-- Data in this exercise follows --

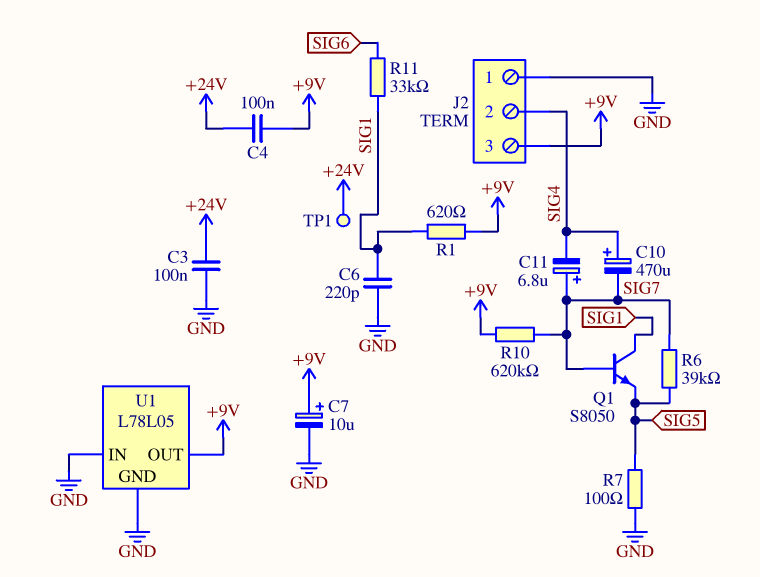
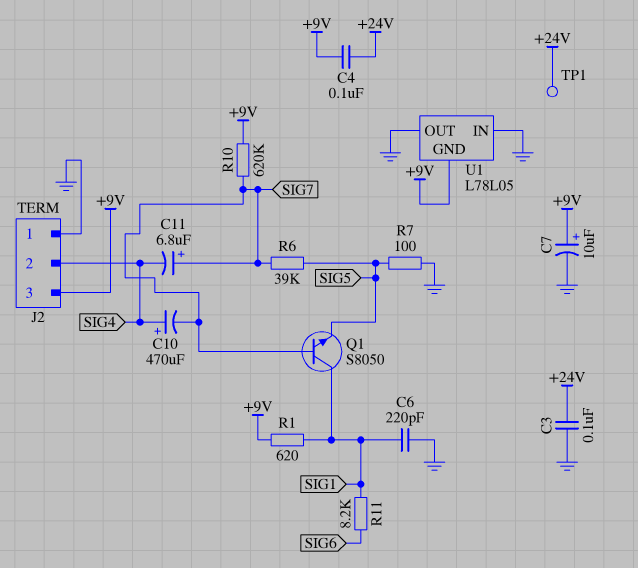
R11: 33k (SIG1, SIG6) -> 8.2k (SIG1, SIG6)
U1 pin GND: GND -> +9V
U1 pin OUT: +9V -> GND

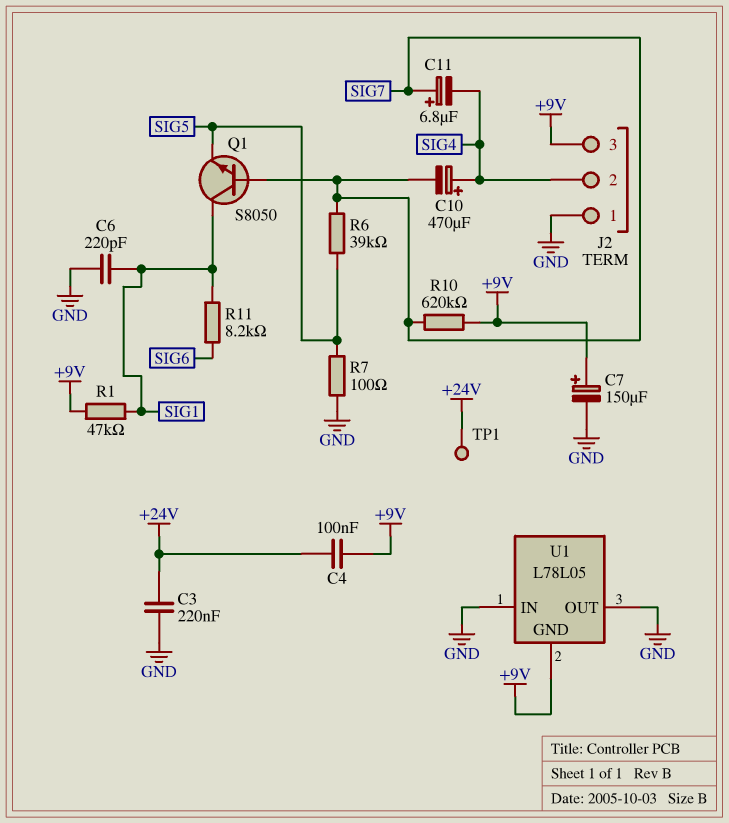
C3: 100nF (+24V, GND) -> 220nF (+24V, GND)
C7: 10uF (plus +9V, minus GND) -> 150uF (plus +9V, minus GND)
R1: 620 (+9V, SIG1) -> 47k (+9V, SIG1)

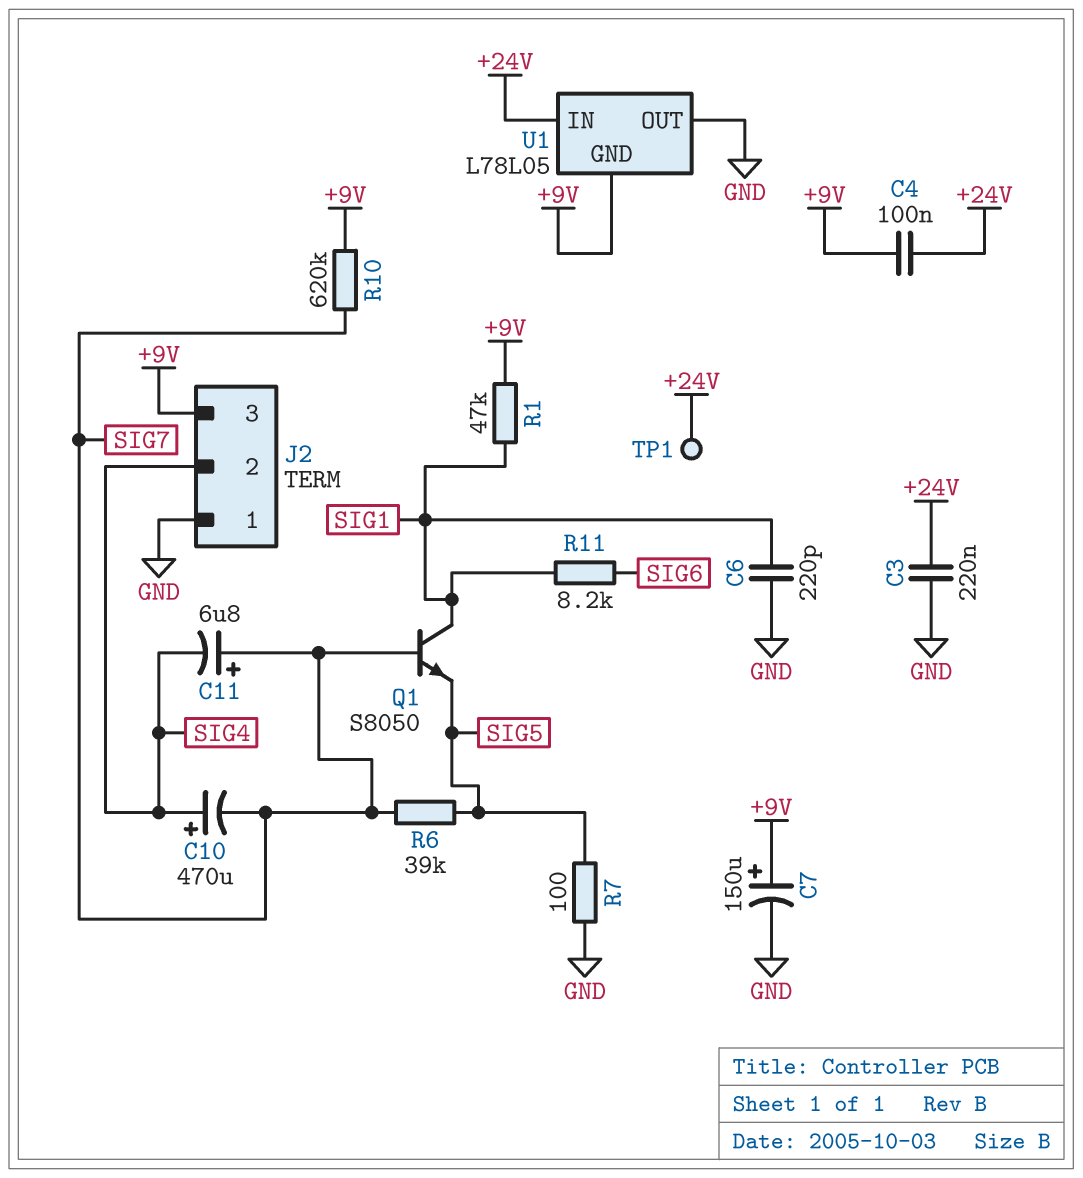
U1 pin IN: GND -> +24V

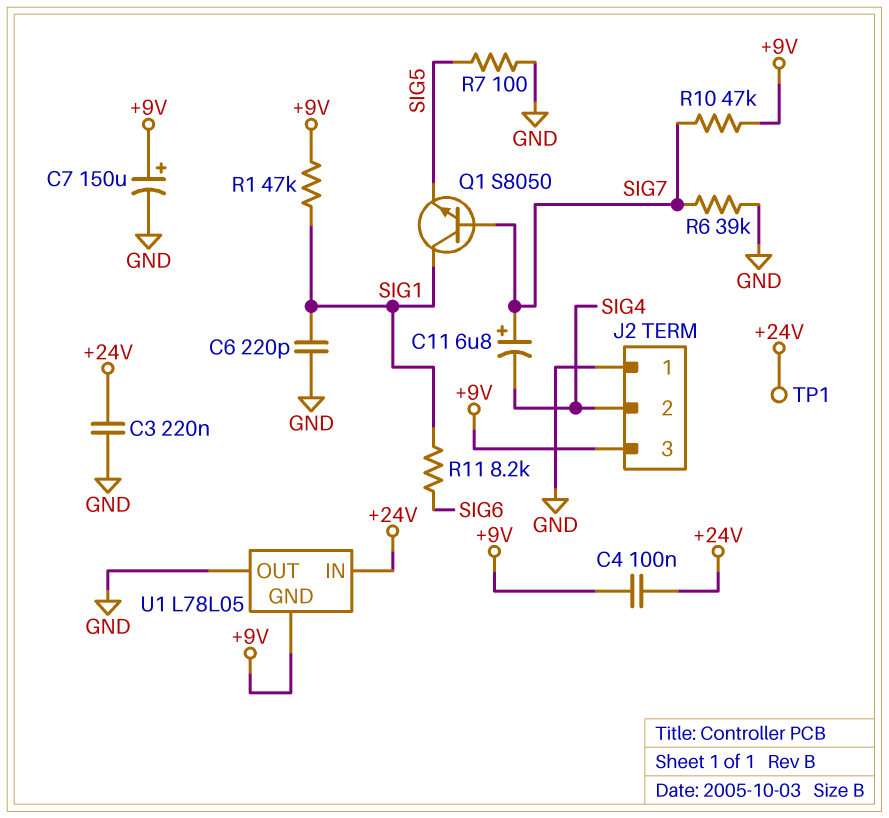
C10: 470uF (plus SIG4, minus SIG7) -> none
R6: 39k (SIG5, SIG7) -> 39k (GND, SIG7)
R10: 620k (+9V, SIG7) -> 47k (+9V, SIG7)

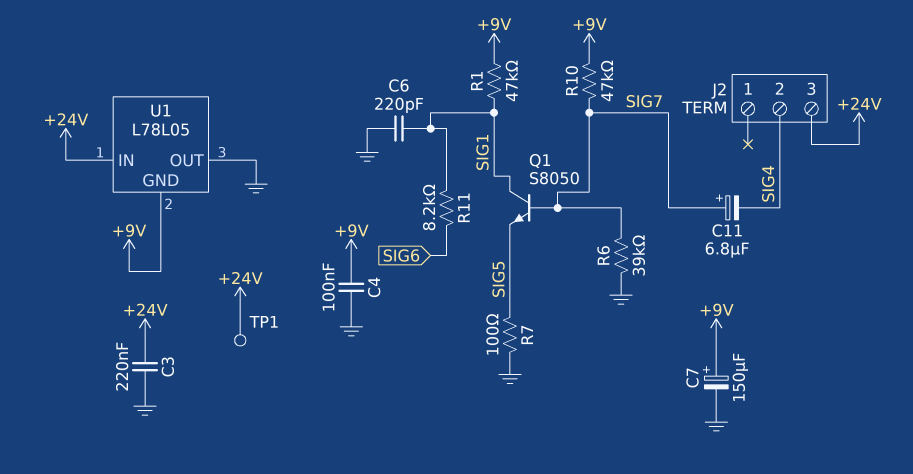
C4: 100nF (+9V, +24V) -> 100nF (+9V, GND)
J2 pin 1: GND -> none
J2 pin 3: +9V -> +24V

-- Data in this exercise concluded --

Instructions for the task ▸ Reproduce each line of the records above, exactly and without pictures.

Answer below ▸
R11: 33k (SIG1, SIG6) -> 8.2k (SIG1, SIG6)
U1 pin GND: GND -> +9V
U1 pin OUT: +9V -> GND

C3: 100nF (+24V, GND) -> 220nF (+24V, GND)
C7: 10uF (plus +9V, minus GND) -> 150uF (plus +9V, minus GND)
R1: 620 (+9V, SIG1) -> 47k (+9V, SIG1)

U1 pin IN: GND -> +24V

C10: 470uF (plus SIG4, minus SIG7) -> none
R6: 39k (SIG5, SIG7) -> 39k (GND, SIG7)
R10: 620k (+9V, SIG7) -> 47k (+9V, SIG7)

C4: 100nF (+9V, +24V) -> 100nF (+9V, GND)
J2 pin 1: GND -> none
J2 pin 3: +9V -> +24V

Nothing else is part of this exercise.